[Text and element pointing records]
## Start
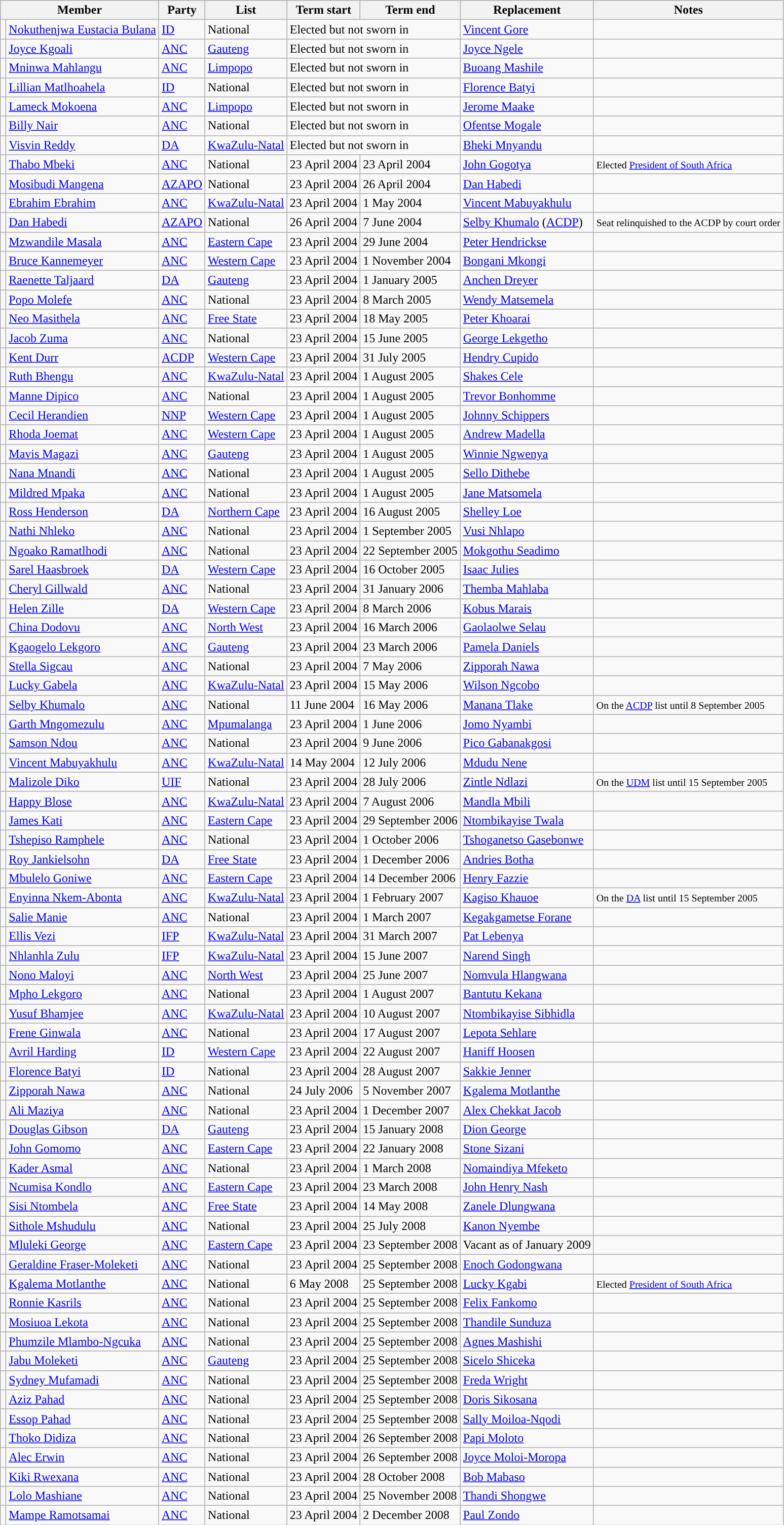
Henry Fazzie (527, 878)
Peter Khoarai (527, 319)
Phumzile Mlambo-Ngcuka (83, 1341)
Jerome Maake (527, 106)
Yusuf Bhamjee (83, 1013)
Ronnie Kasrils (83, 1302)
1 February 2007 (410, 898)
Pico Gabanakgosi (527, 743)
Mandla Mbili (527, 801)
14 May 2004 (323, 762)
Alec Erwin (83, 1457)
Vusi Nhlapo (527, 531)
Pat Lebenya (527, 936)
Pamela Daniels (527, 647)
23 March 2006 (410, 647)
14 May 2008 (410, 1206)
NNP (181, 415)
6 May 2008 (323, 1283)
Notes (688, 10)
29 September 2006 (410, 820)
Doris Sikosana (527, 1399)
1 December 2007 (410, 1109)
Freda Wright (527, 1379)
14 December 2006 (410, 878)
Bongani Mkongi (527, 261)
Ntombikayise Twala (527, 820)
Paul Zondo (527, 1515)
Bantutu Kekana (527, 994)
Jacob Zuma (83, 338)
Essop Pahad (83, 1418)
Johnny Schippers (527, 415)
Kegakgametse Forane (527, 917)
Geraldine Fraser-Moleketi (83, 1264)
Vincent Gore (527, 29)
1 January 2005 (410, 280)
10 August 2007 (410, 1013)
Trevor Bonhomme (527, 396)
Ellis Vezi (83, 936)
Jane Matsomela (527, 492)
Ofentse Mogale (527, 126)
Vacant as of January 2009 (527, 1245)
Kent Durr (83, 357)
Popo Molefe (83, 300)
John Gogotya (527, 164)
Papi Moloto (527, 1437)
Garth Mngomezulu (83, 724)
Thandile Sunduza (527, 1322)
Enyinna Nkem-Abonta (83, 898)
On the UDM list until 15 September 2005 (688, 781)
15 June 2005 (410, 338)
Stone Sizani (527, 1148)
James Kati (83, 820)
Mildred Mpaka (83, 492)
Mluleki George (83, 1245)
Buoang Mashile (527, 68)
9 June 2006 (410, 743)
31 March 2007 (410, 936)
Lameck Mokoena (83, 106)
1 August 2007 (410, 994)
Dion George (527, 1129)
16 March 2006 (410, 627)
Aziz Pahad (83, 1399)
UIF (181, 781)
Mpumalanga (246, 724)
ACDP (181, 357)
Nomaindiya Mfeketo (527, 1167)
Wendy Matsemela (527, 300)
15 January 2008 (410, 1129)
Joyce Moloi-Moropa (527, 1457)
John Henry Nash (527, 1187)
Bob Mabaso (527, 1476)
Winnie Ngwenya (527, 454)
Thabo Mbeki (83, 164)
Tshepiso Ramphele (83, 839)
Joyce Kgoali (83, 49)
Kiki Rwexana (83, 1476)
Cecil Herandien (83, 415)
Jomo Nyambi (527, 724)
25 July 2008 (410, 1225)
Avril Harding (83, 1052)
Mavis Magazi (83, 454)
Kagiso Khauoe (527, 898)
Anchen Dreyer (527, 280)
Sally Moiloa-Nqodi (527, 1418)
1 September 2005 (410, 531)
Nathi Nhleko (83, 531)
John Gomomo (83, 1148)
Ruth Bhengu (83, 377)
Northern Cape (246, 511)
7 June 2004 (410, 222)
22 August 2007 (410, 1052)
11 June 2004 (323, 704)
Nono Maloyi (83, 975)
Wilson Ngcobo (527, 685)
Visvin Reddy (83, 145)
Nomvula Hlangwana (527, 975)
Ebrahim Ebrahim (83, 203)
12 July 2006 (410, 762)
Billy Nair (83, 126)
Samson Ndou (83, 743)
Douglas Gibson (83, 1129)
Selby Khumalo (83, 704)
Seat relinquished to the ACDP by court order (688, 222)
Rhoda Joemat (83, 434)
22 September 2005 (410, 550)
Kgaogelo Lekgoro (83, 647)
Helen Zille (83, 608)
Felix Fankomo (527, 1302)
Ntombikayise Sibhidla (527, 1013)
16 October 2005 (410, 570)
23 September 2008 (410, 1245)
Ngoako Ramatlhodi (83, 550)
23 March 2008 (410, 1187)
1 June 2006 (410, 724)
Nana Mnandi (83, 473)
Mbulelo Goniwe (83, 878)
8 March 2005 (410, 300)
Sithole Mshudulu (83, 1225)
1 May 2004 (410, 203)
Joyce Ngele (527, 49)
Andries Botha (527, 859)
Gaolaolwe Selau (527, 627)
Term start (323, 10)
Zanele Dlungwana (527, 1206)
Sarel Haasbroek (83, 570)
Agnes Mashishi (527, 1341)
Thandi Shongwe (527, 1496)
Raenette Taljaard (83, 280)
Andrew Madella (527, 434)
5 November 2007 (410, 1090)
Ncumisa Kondlo (83, 1187)
1 November 2004 (410, 261)
Thoko Didiza (83, 1437)
Bheki Mnyandu (527, 145)
Shakes Cele (527, 377)
25 June 2007 (410, 975)
Stella Sigcau (83, 666)
Manne Dipico (83, 396)
On the ACDP list until 8 September 2005 (688, 704)
Themba Mahlaba (527, 589)
Isaac Julies (527, 570)
Lillian Matlhoahela (83, 87)
On the DA list until 15 September 2005 (688, 898)
Ali Maziya (83, 1109)
18 May 2005 (410, 319)
Lepota Sehlare (527, 1032)
Replacement (527, 10)
Nokuthenjwa Eustacia Bulana (83, 29)
Party (181, 10)
1 October 2006 (410, 839)
7 May 2006 (410, 666)
China Dodovu (83, 627)
Ross Henderson (83, 511)
Narend Singh (527, 955)
Mosibudi Mangena (83, 183)
Mosiuoa Lekota (83, 1322)
Sakkie Jenner (527, 1071)
Kader Asmal (83, 1167)
Sicelo Shiceka (527, 1360)
Term end (410, 10)
1 March 2007 (410, 917)
Mdudu Nene (527, 762)
Cheryl Gillwald (83, 589)
15 May 2006 (410, 685)
Nhlanhla Zulu (83, 955)
28 July 2006 (410, 781)
25 November 2008 (410, 1496)
24 July 2006 (323, 1090)
Mokgothu Seadimo (527, 550)
Tshoganetso Gasebonwe (527, 839)
16 August 2005 (410, 511)
1 March 2008 (410, 1167)
Happy Blose (83, 801)
Member (80, 10)
Roy Jankielsohn (83, 859)
Kobus Marais (527, 608)
Shelley Loe (527, 511)
1 December 2006 (410, 859)
Bruce Kannemeyer (83, 261)
28 October 2008 (410, 1476)
Mampe Ramotsamai (83, 1515)
Mninwa Mahlangu (83, 68)
Neo Masithela (83, 319)
22 January 2008 (410, 1148)
17 August 2007 (410, 1032)
29 June 2004 (410, 242)
16 May 2006 (410, 704)
8 March 2006 (410, 608)
Salie Manie (83, 917)
Zintle Ndlazi (527, 781)
31 July 2005 (410, 357)
Jabu Moleketi (83, 1360)
Haniff Hoosen (527, 1052)
15 June 2007 (410, 955)
Frene Ginwala (83, 1032)
Enoch Godongwana (527, 1264)
Manana Tlake (527, 704)
Selby Khumalo (ACDP) (527, 222)
Kanon Nyembe (527, 1225)
George Lekgetho (527, 338)
Lolo Mashiane (83, 1496)
Sisi Ntombela (83, 1206)
Sello Dithebe (527, 473)
List (246, 10)
7 August 2006 (410, 801)
Mzwandile Masala (83, 242)
Lucky Gabela (83, 685)
Alex Chekkat Jacob (527, 1109)
Lucky Kgabi (527, 1283)
Sydney Mufamadi (83, 1379)
28 August 2007 (410, 1071)
Hendry Cupido (527, 357)
Peter Hendrickse (527, 242)
2 December 2008 (410, 1515)
Mpho Lekgoro (83, 994)
Malizole Diko (83, 781)
31 January 2006 (410, 589)
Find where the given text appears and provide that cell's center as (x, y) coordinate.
## End
## WORK TO DO
Report every line of the data above that contains the word "September", copying each such line in full.

## OUTPUT BELOW
29 September 2006 (410, 820)
On the UDM list until 15 September 2005 (688, 781)
1 September 2005 (410, 531)
22 September 2005 (410, 550)
23 September 2008 (410, 1245)
On the ACDP list until 8 September 2005 (688, 704)
On the DA list until 15 September 2005 (688, 898)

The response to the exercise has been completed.